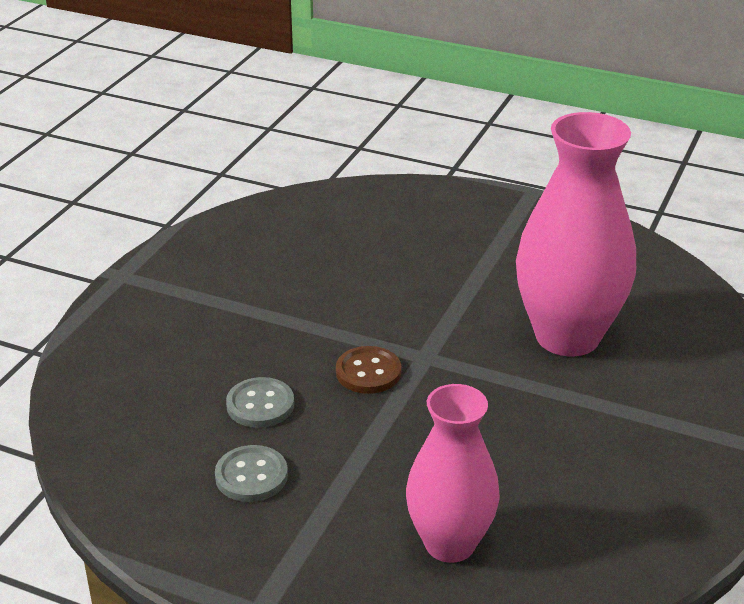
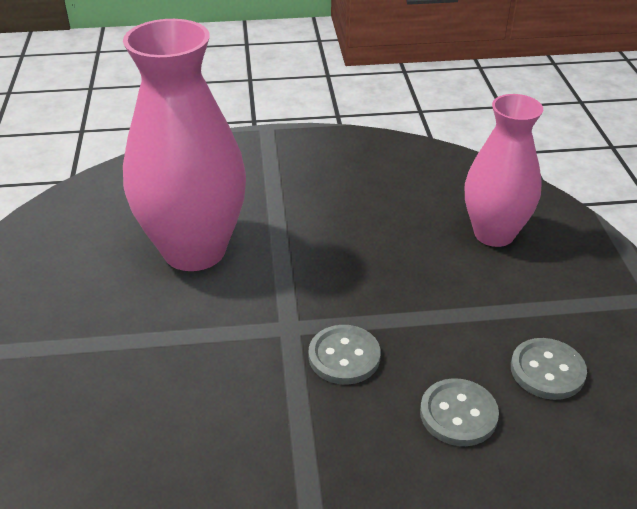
camera: 120 degrees left, 5 degrees up
brown button [336,346,401,394] -> grey button [308,325,381,385]

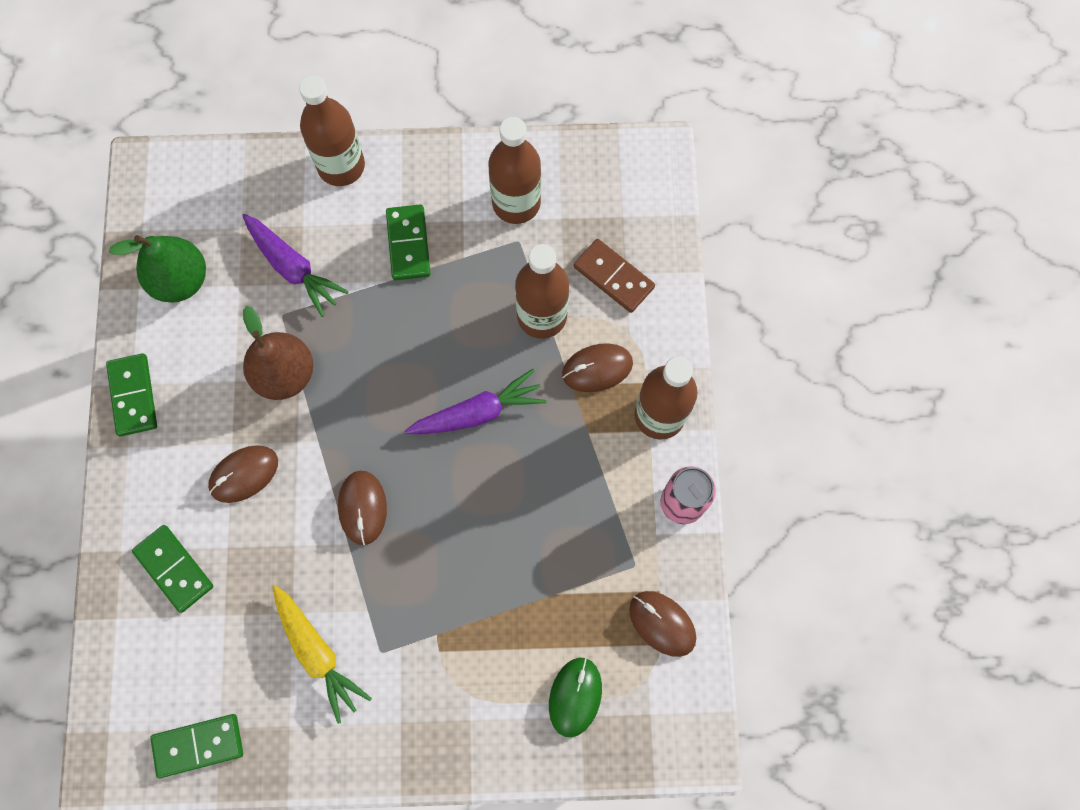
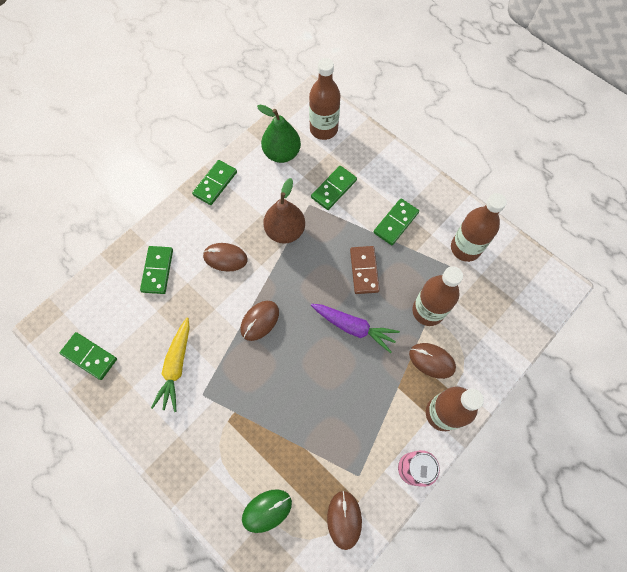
camera: 45 degrees right, 5 degrees down
purple carrot [242,214,349,317] -> green domino [311,166,357,210]
brown bottle [299,75,365,186] -> brown bottle moved to [309,58,340,140]
brown domino [574,239,655,313] -> brown domino moved to [350,246,380,294]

▸ Exercise goal:
Copy out each line of the entries where the word "camera" is found.

▸ Answer to this task:
camera: 120 degrees left, 5 degrees up
camera: 45 degrees right, 5 degrees down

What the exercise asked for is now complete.